>>>>
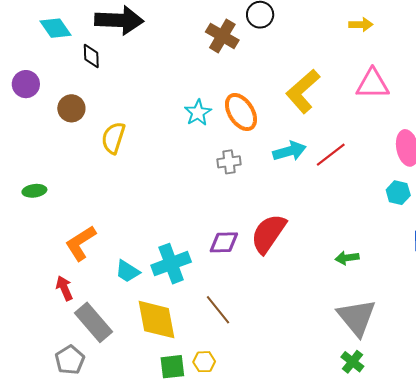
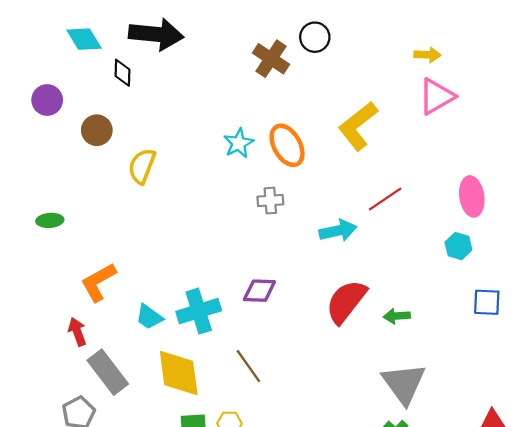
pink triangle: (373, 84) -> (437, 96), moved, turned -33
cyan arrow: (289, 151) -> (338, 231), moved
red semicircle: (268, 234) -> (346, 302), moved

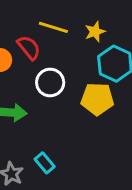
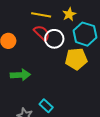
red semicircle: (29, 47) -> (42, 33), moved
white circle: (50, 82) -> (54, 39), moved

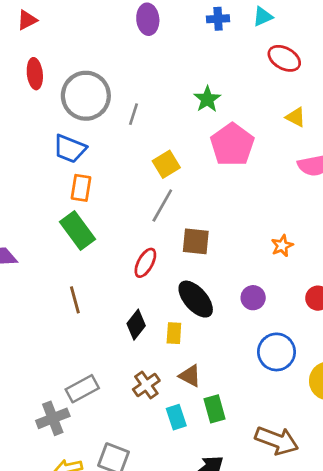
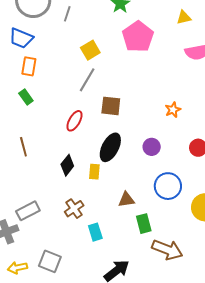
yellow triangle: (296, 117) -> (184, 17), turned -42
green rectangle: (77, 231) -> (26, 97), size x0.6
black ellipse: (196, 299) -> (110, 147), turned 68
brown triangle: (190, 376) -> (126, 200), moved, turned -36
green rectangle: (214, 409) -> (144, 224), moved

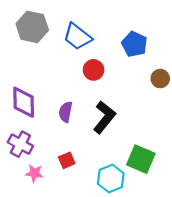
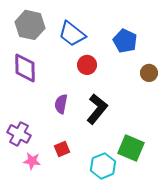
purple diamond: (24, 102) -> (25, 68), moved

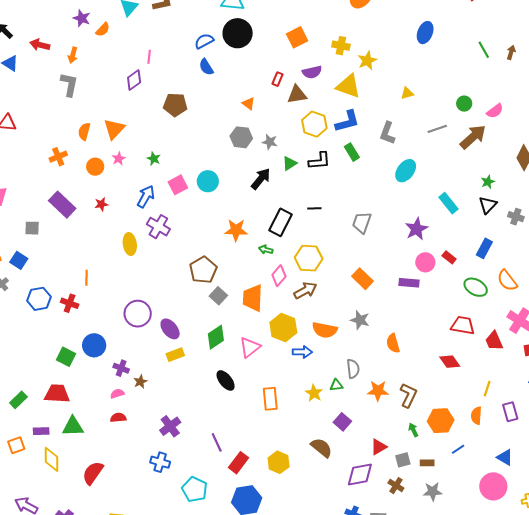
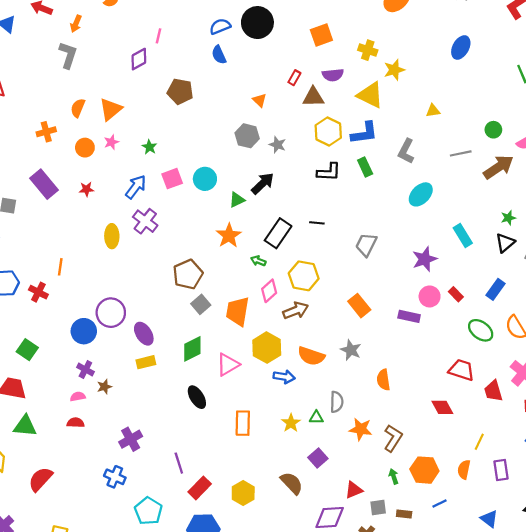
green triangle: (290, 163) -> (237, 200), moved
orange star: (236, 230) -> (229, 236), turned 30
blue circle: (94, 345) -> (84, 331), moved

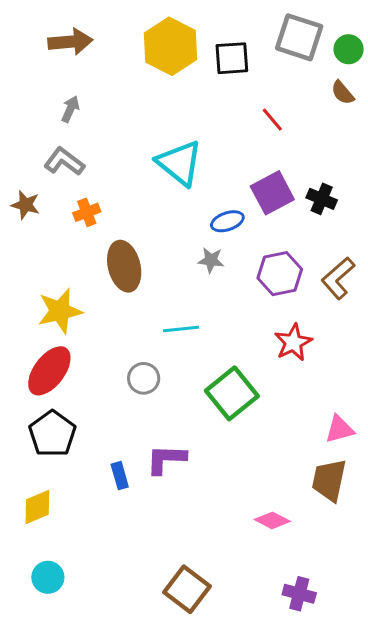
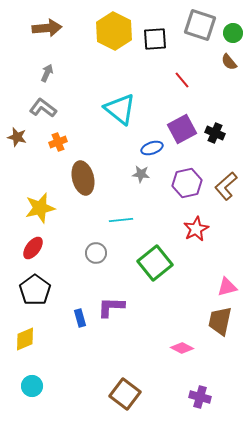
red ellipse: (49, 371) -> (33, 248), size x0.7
<<<<
>>>>
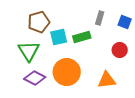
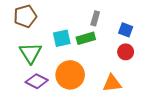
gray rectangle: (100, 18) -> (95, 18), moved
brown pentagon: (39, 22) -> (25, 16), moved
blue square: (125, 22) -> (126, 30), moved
<<<<
- [REQUIRED WORK]
Though the entries above contain pictures, none should be copied; reproduce only the lines between the one holding "red semicircle: (29, 47) -> (42, 33), moved" and the one holding "green rectangle: (214, 409)", inclusive, exactly as written.

- [TASK OUTPUT]
red semicircle: (29, 47) -> (42, 33), moved
white circle: (50, 82) -> (54, 39), moved

yellow triangle: (296, 117) -> (184, 17), turned -42
green rectangle: (77, 231) -> (26, 97), size x0.6
black ellipse: (196, 299) -> (110, 147), turned 68
brown triangle: (190, 376) -> (126, 200), moved, turned -36
green rectangle: (214, 409) -> (144, 224), moved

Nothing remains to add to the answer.